# WHAT YOU NEED TO DO
In the listing below, count the lines that contain the string "TRIG", and state that number without further words.
━━━ TASK INPUT
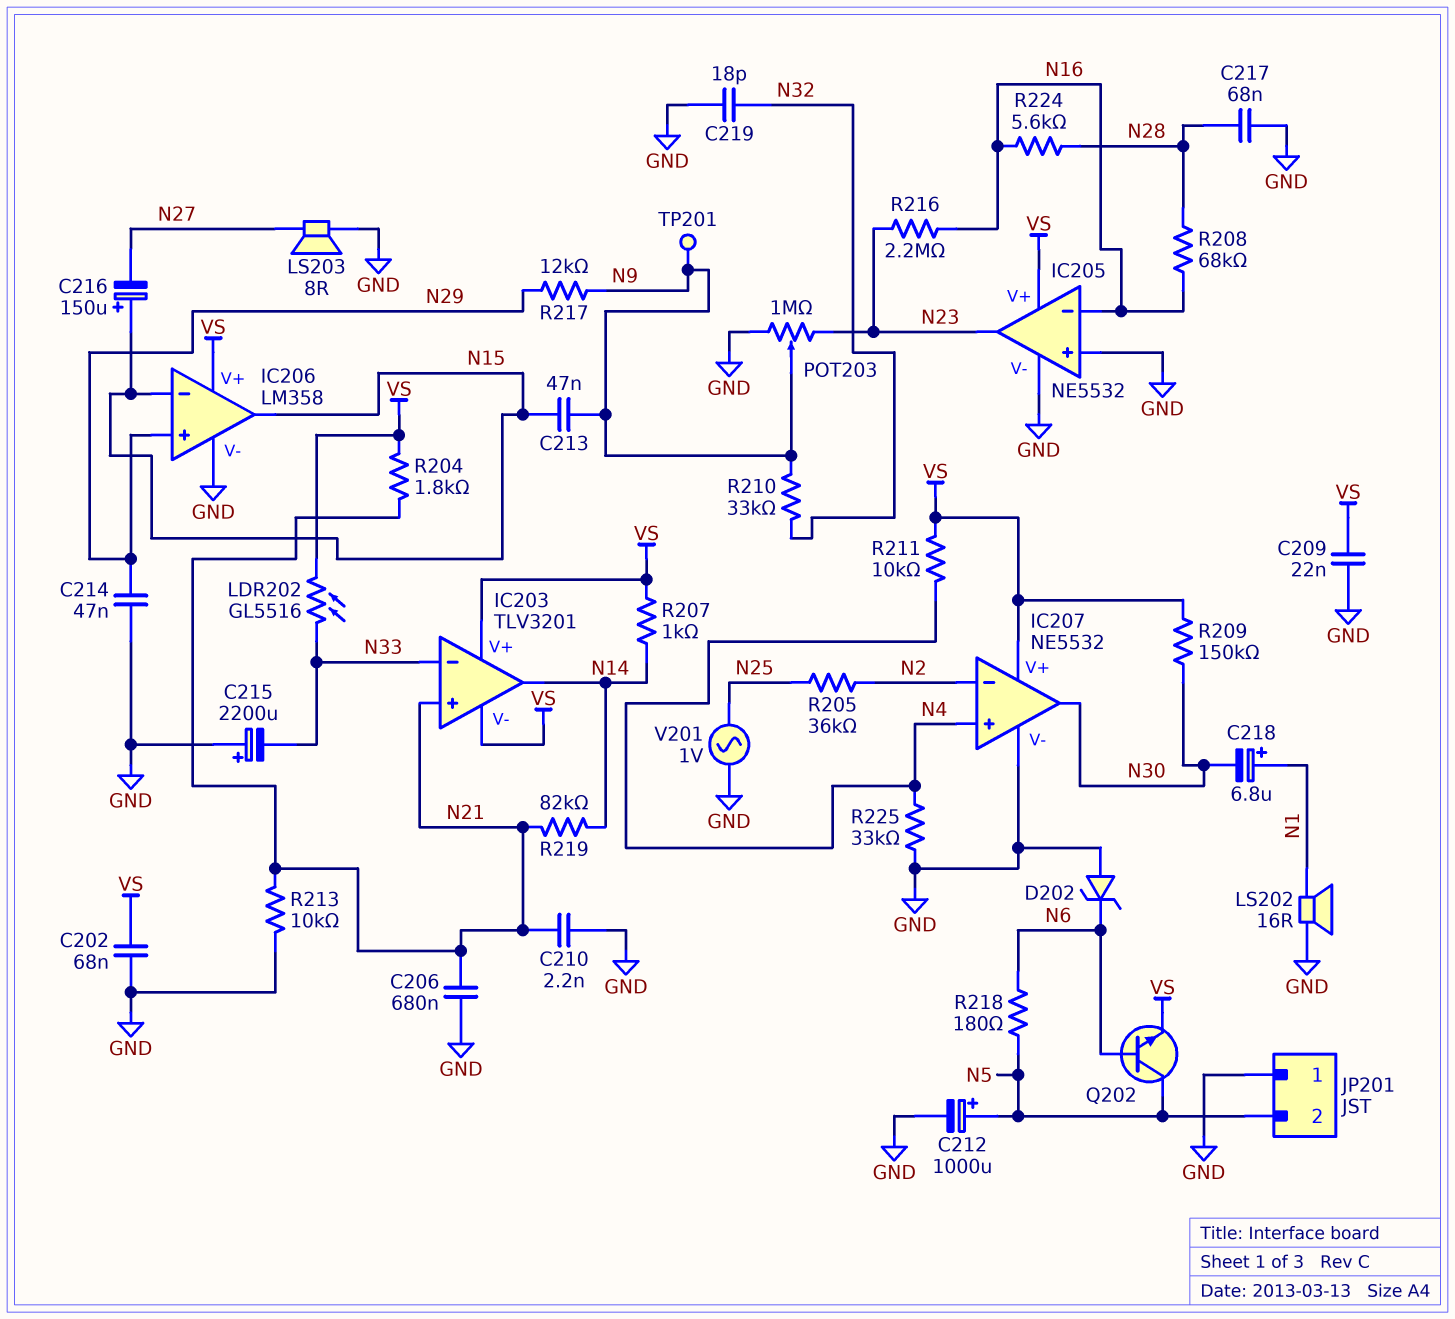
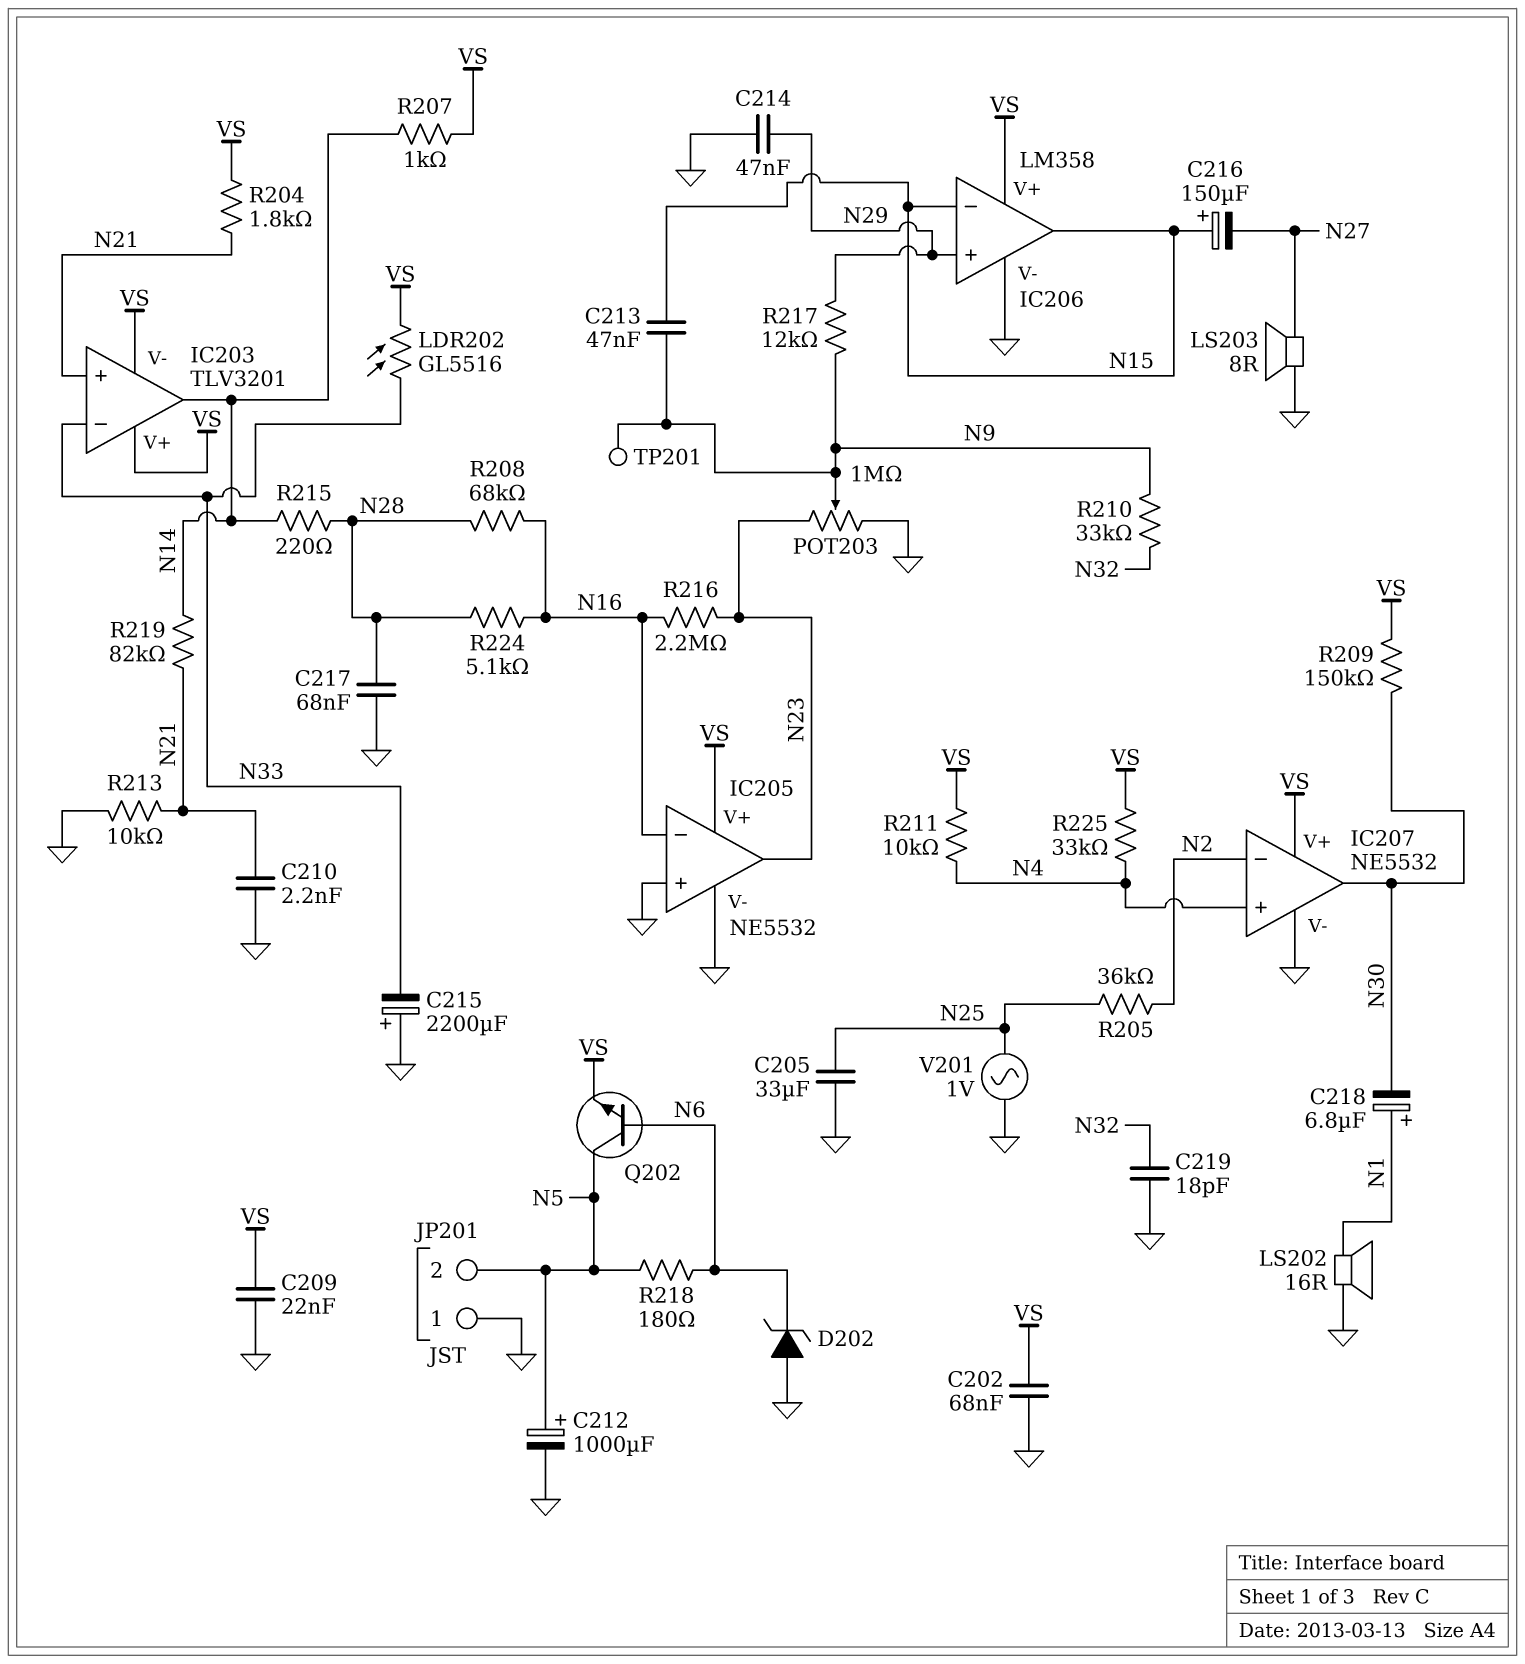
C205: none -> 33uF (GND, N25)
C206: 680nF (GND, N21) -> none
R215: none -> 220 (N14, N28)
R224: 5.6k (N16, N28) -> 5.1k (N16, N28)
R225: 33k (GND, N4) -> 33k (N4, VS)

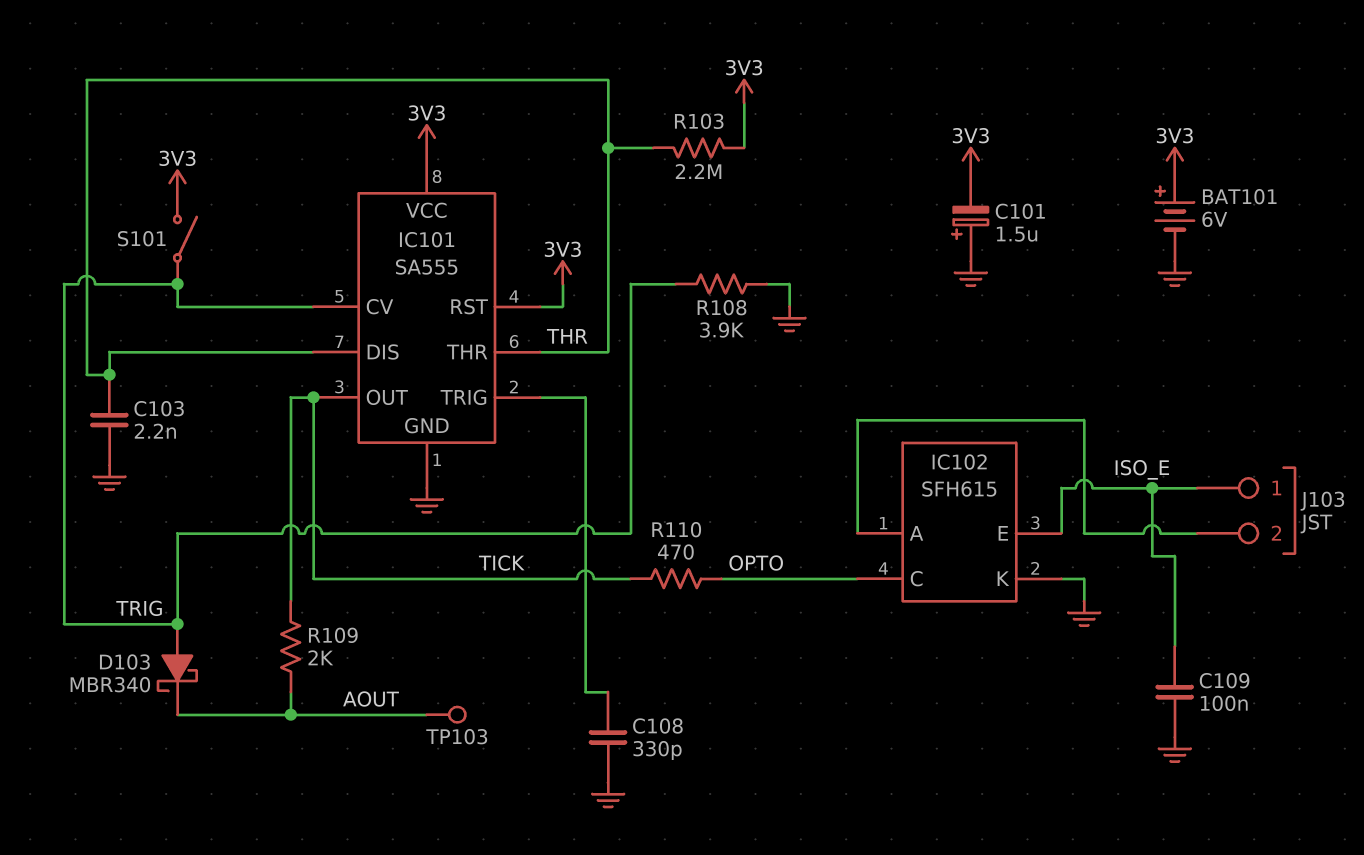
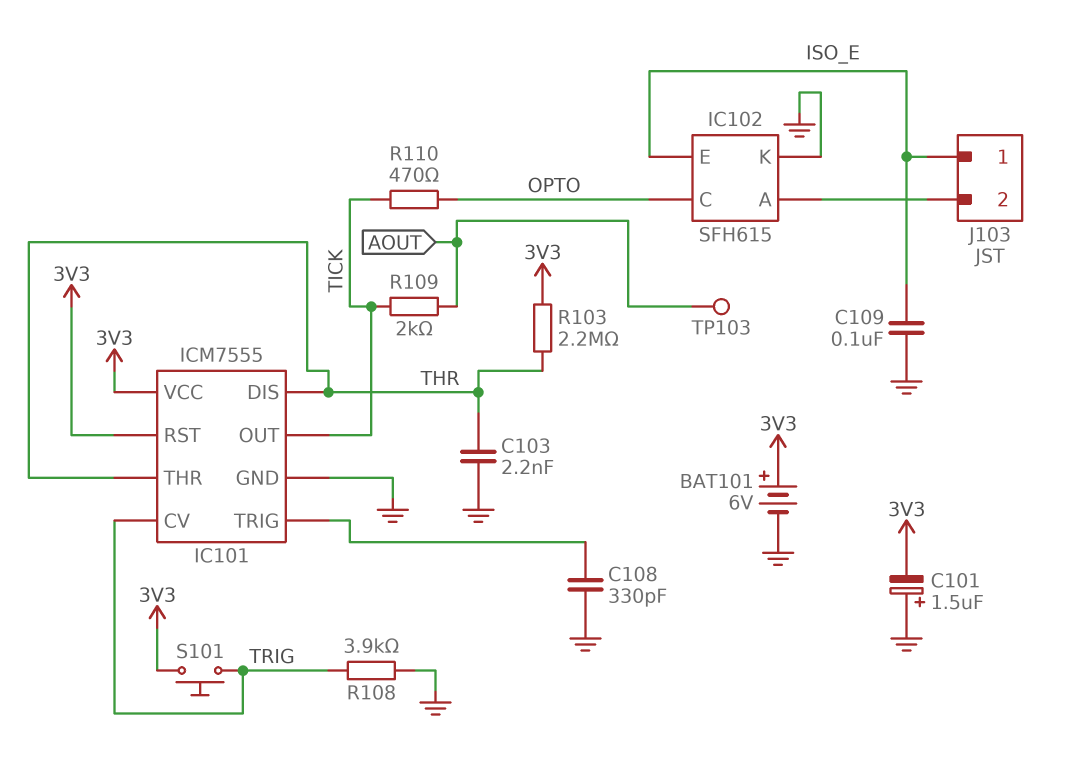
D103: schottky MBR340 (A TRIG, K AOUT) -> none
IC101: SA555 -> ICM7555
S101: switch (3V3, TRIG) -> button (3V3, TRIG)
━━━━━━
# RESULT
2